- [Material provided]:
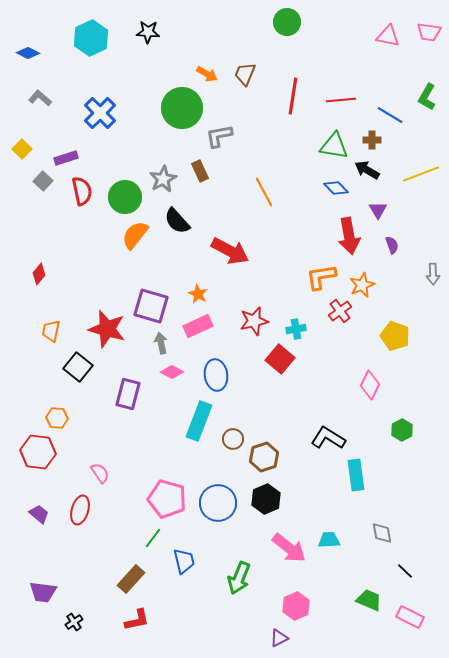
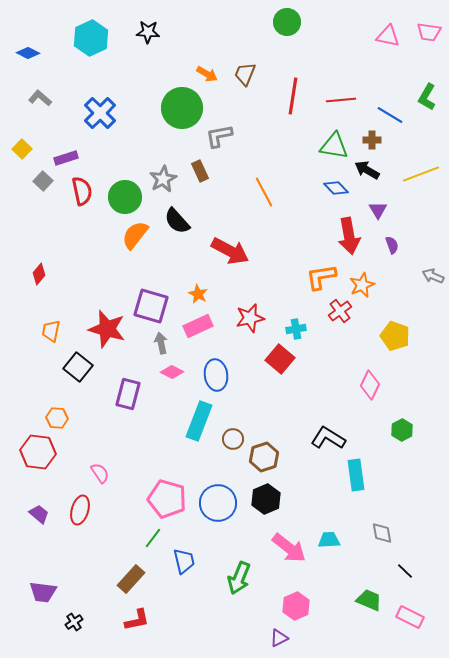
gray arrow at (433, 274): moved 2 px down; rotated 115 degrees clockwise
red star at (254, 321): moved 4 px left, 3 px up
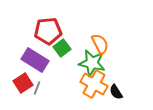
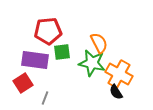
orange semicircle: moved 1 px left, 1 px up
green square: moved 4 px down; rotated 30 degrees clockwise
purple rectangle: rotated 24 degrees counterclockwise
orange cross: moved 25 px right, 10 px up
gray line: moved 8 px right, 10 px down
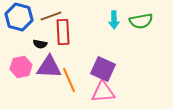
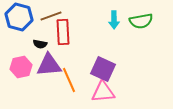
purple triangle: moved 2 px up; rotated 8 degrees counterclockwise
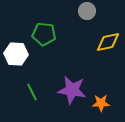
* * *
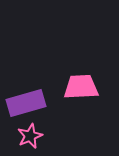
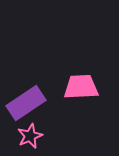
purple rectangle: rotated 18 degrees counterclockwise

- [Work task]: Exactly reproduce the lines above, starting at the one that contains "gray line: moved 8 px right, 10 px down" and ending at the one that contains "purple triangle: moved", both inclusive; leave the pictures out and add no other lines.

- [Answer to this problem]:
gray line: moved 8 px right, 10 px down
purple triangle: moved 2 px up; rotated 8 degrees counterclockwise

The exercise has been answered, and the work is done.